## ASSIGNMENT
Word for word, copy the data that follows and skip its pictures.

## MATERIAL PROVIDED
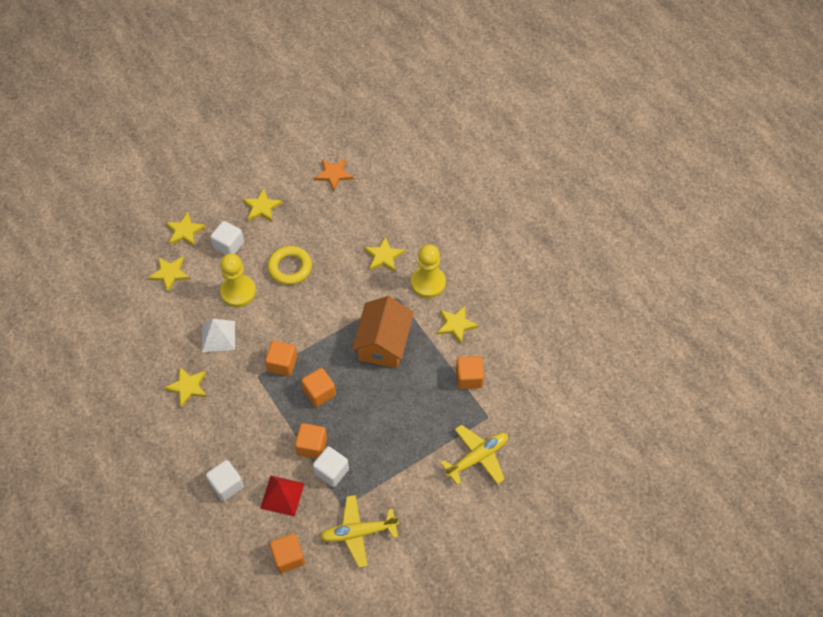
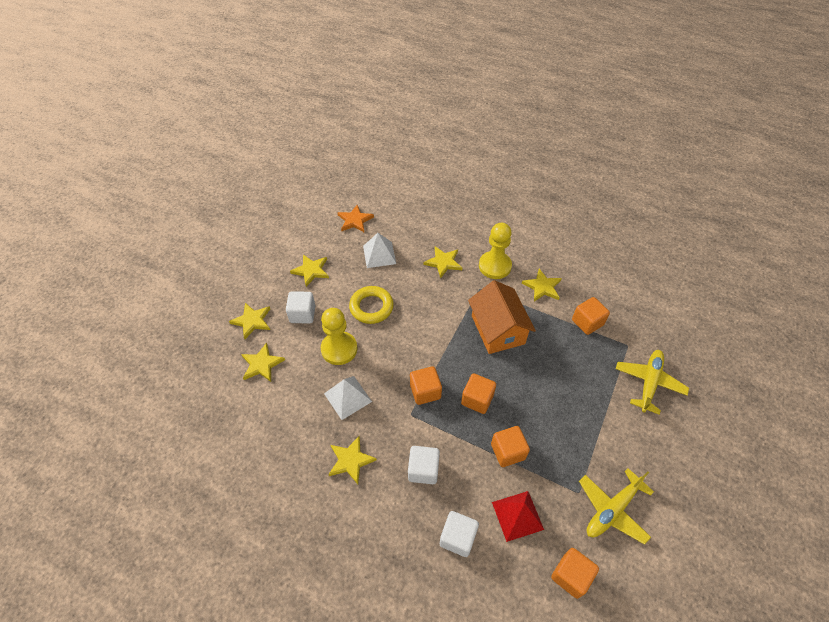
camera: 30 degrees left, 5 degrees down
(331, 220) = (379, 254): none -> white pyramid
(331, 471) = (543, 465): white cube -> white cube (423, 470)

## FINISHED EXERCISE
camera: 30 degrees left, 5 degrees down
(331, 220) = (379, 254): none -> white pyramid
(331, 471) = (543, 465): white cube -> white cube (423, 470)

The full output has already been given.